SUPPLIED RECORDS: Begin

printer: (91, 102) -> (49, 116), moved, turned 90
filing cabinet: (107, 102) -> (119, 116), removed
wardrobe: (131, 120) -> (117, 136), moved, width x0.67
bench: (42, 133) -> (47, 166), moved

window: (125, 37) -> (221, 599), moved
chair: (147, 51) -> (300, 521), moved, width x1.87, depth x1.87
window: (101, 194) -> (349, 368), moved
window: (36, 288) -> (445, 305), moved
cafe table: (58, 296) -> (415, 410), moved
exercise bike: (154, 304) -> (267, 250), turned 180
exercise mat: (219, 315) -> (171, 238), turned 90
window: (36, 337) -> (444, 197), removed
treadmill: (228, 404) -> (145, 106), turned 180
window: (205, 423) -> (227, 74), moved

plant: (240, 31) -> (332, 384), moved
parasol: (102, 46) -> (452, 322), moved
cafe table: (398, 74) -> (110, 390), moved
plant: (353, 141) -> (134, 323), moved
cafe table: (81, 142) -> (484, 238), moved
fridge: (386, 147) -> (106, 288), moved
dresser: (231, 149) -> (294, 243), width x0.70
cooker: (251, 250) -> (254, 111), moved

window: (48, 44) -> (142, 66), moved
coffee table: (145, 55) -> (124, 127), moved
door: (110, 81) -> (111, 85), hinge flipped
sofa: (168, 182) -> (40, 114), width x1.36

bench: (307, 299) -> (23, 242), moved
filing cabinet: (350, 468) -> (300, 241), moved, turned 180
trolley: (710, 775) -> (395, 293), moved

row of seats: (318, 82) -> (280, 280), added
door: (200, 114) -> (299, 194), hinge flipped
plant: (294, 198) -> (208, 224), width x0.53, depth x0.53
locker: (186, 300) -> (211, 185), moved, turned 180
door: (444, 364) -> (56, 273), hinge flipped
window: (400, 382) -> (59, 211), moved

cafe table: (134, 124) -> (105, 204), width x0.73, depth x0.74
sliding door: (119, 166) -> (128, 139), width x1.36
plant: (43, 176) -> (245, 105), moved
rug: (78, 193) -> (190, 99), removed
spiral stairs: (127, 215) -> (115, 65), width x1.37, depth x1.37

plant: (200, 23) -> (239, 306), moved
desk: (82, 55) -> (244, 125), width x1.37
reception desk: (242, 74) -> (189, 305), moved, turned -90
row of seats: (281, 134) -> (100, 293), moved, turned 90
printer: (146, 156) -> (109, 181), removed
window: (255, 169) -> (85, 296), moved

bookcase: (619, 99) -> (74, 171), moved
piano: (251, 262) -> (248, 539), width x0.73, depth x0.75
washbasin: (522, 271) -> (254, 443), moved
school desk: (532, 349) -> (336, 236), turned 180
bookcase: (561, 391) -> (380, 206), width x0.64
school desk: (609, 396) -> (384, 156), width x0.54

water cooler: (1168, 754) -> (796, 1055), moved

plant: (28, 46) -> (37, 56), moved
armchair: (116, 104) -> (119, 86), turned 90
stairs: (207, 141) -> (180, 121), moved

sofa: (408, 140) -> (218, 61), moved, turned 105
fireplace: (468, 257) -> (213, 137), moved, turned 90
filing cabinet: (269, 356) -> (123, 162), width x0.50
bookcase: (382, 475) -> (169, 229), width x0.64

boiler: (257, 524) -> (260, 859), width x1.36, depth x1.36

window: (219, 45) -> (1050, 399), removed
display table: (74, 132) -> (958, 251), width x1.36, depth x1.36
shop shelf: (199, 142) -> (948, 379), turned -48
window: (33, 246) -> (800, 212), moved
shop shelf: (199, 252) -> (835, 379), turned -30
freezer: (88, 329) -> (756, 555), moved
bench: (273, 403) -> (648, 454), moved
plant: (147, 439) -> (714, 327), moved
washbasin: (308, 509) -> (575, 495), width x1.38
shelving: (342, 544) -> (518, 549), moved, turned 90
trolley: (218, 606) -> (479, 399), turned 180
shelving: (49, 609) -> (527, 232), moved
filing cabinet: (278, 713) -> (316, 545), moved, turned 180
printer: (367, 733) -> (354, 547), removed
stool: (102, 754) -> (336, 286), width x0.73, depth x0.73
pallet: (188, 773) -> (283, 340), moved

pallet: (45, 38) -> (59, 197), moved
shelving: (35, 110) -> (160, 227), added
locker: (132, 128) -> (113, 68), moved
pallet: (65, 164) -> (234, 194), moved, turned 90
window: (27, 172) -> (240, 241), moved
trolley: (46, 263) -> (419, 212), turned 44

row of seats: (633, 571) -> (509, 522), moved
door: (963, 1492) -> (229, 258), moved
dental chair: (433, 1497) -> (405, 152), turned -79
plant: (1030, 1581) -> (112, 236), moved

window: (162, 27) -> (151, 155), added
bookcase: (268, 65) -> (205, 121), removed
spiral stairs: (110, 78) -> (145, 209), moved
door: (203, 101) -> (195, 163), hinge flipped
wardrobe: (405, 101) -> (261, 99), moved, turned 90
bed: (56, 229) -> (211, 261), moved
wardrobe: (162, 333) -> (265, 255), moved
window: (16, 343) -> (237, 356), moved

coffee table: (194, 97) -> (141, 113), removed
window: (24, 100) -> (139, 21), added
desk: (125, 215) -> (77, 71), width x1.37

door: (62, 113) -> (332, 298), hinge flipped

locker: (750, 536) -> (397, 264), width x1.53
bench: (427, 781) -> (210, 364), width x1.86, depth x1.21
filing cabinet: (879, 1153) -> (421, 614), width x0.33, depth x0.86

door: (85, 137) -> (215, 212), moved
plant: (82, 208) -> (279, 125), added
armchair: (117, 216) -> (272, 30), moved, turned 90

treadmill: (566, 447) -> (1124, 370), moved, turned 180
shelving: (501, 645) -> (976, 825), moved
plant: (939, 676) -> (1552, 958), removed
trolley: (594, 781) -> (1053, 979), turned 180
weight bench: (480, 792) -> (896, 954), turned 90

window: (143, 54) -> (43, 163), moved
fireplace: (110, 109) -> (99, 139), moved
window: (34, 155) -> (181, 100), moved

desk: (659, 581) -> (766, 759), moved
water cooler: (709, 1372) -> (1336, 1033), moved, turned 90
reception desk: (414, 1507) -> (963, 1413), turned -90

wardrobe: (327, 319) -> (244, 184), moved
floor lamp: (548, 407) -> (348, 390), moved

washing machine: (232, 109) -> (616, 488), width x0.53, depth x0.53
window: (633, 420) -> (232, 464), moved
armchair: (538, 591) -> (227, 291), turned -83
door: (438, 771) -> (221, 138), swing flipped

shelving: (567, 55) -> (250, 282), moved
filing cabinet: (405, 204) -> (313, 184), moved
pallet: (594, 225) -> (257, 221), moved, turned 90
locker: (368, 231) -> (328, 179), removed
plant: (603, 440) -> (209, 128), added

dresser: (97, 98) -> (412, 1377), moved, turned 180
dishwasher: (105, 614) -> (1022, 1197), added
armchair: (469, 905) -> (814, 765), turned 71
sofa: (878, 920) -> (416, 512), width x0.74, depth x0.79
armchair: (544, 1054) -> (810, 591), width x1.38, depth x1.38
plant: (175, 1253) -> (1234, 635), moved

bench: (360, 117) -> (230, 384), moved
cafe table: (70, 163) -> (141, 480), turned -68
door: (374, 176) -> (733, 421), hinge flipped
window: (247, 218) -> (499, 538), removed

SUPPLIED RECORDS: End

* EXERCISE REQUIREMENTS
The answer should hold only the lines from the start of the records above through the line containing "fridge: (386, 147) -> (106, 288), moved", each set down exactly.

* SOLUTION
printer: (91, 102) -> (49, 116), moved, turned 90
filing cabinet: (107, 102) -> (119, 116), removed
wardrobe: (131, 120) -> (117, 136), moved, width x0.67
bench: (42, 133) -> (47, 166), moved

window: (125, 37) -> (221, 599), moved
chair: (147, 51) -> (300, 521), moved, width x1.87, depth x1.87
window: (101, 194) -> (349, 368), moved
window: (36, 288) -> (445, 305), moved
cafe table: (58, 296) -> (415, 410), moved
exercise bike: (154, 304) -> (267, 250), turned 180
exercise mat: (219, 315) -> (171, 238), turned 90
window: (36, 337) -> (444, 197), removed
treadmill: (228, 404) -> (145, 106), turned 180
window: (205, 423) -> (227, 74), moved

plant: (240, 31) -> (332, 384), moved
parasol: (102, 46) -> (452, 322), moved
cafe table: (398, 74) -> (110, 390), moved
plant: (353, 141) -> (134, 323), moved
cafe table: (81, 142) -> (484, 238), moved
fridge: (386, 147) -> (106, 288), moved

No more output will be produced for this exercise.